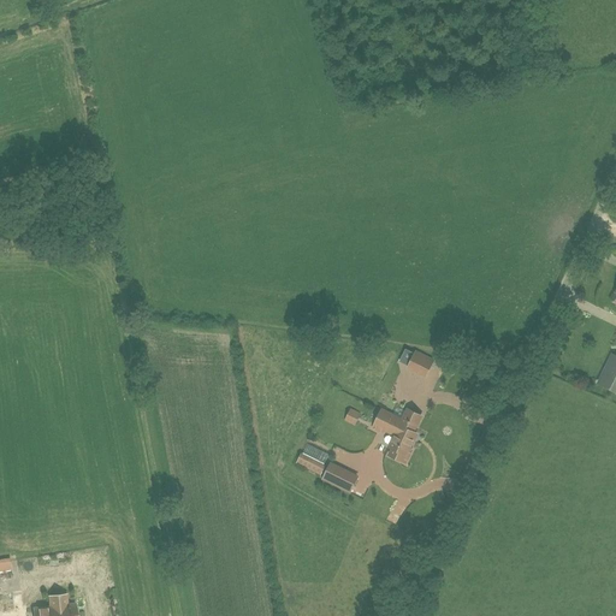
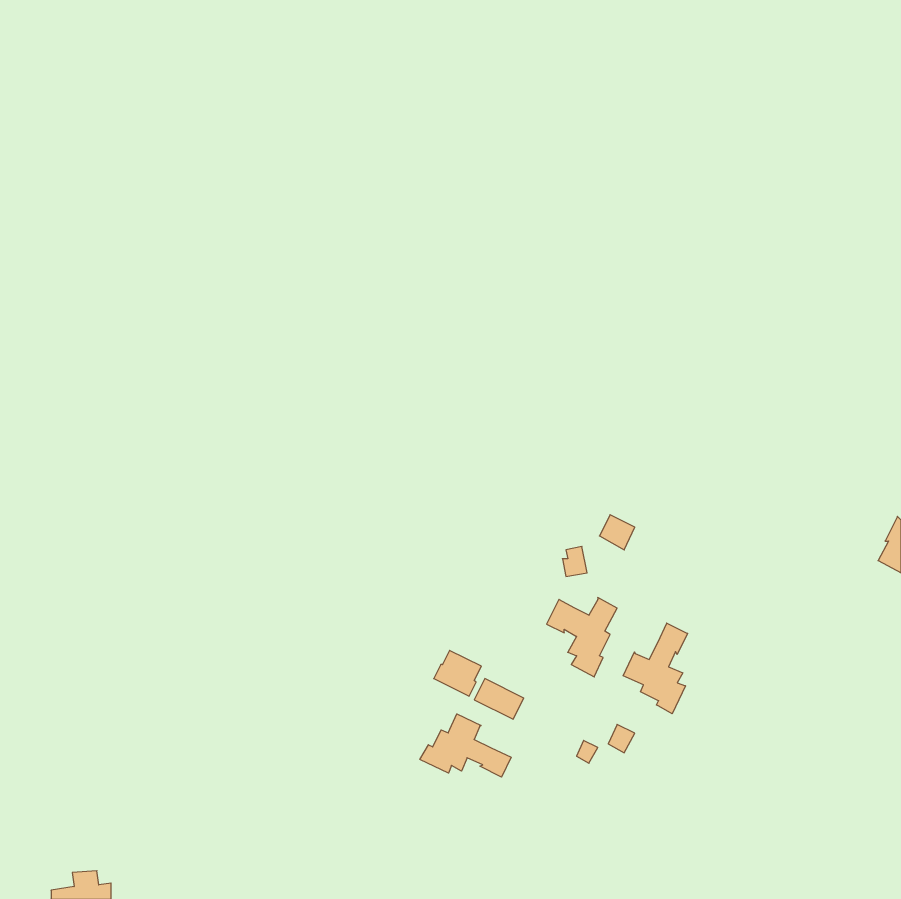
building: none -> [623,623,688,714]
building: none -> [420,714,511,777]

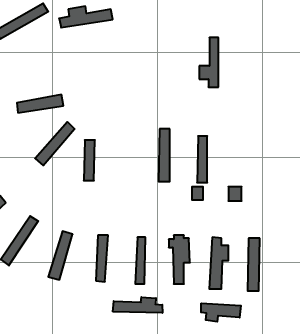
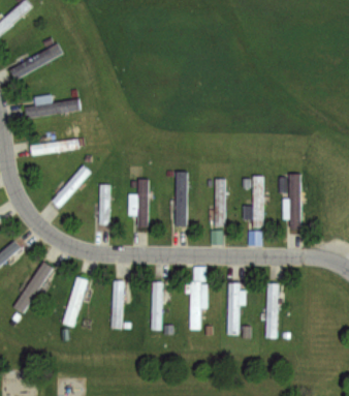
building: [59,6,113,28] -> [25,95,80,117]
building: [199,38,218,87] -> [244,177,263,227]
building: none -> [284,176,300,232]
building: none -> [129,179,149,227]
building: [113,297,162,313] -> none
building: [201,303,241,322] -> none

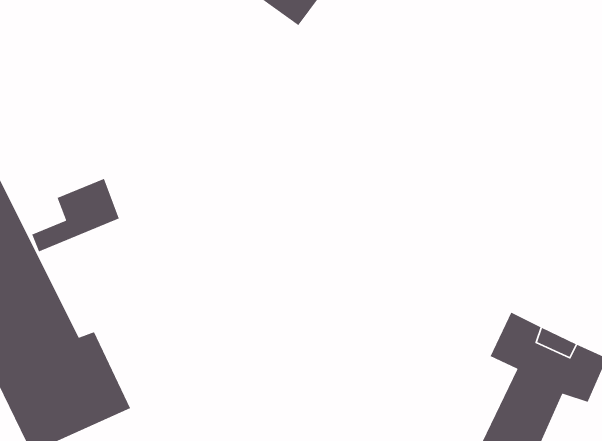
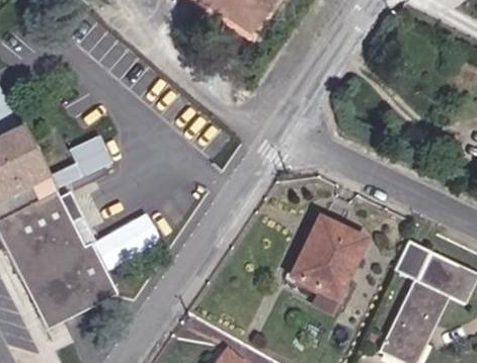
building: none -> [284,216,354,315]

== INSTRUCTIONS TO FOLLOW ==
When you transcribe the lines above, keep every word exact but leave the pictures behind.

== WRITTEN RESPONSE ==
building: none -> [623,623,688,714]
building: none -> [420,714,511,777]

building: [59,6,113,28] -> [25,95,80,117]
building: [199,38,218,87] -> [244,177,263,227]
building: none -> [284,176,300,232]
building: none -> [129,179,149,227]
building: [113,297,162,313] -> none
building: [201,303,241,322] -> none

building: none -> [284,216,354,315]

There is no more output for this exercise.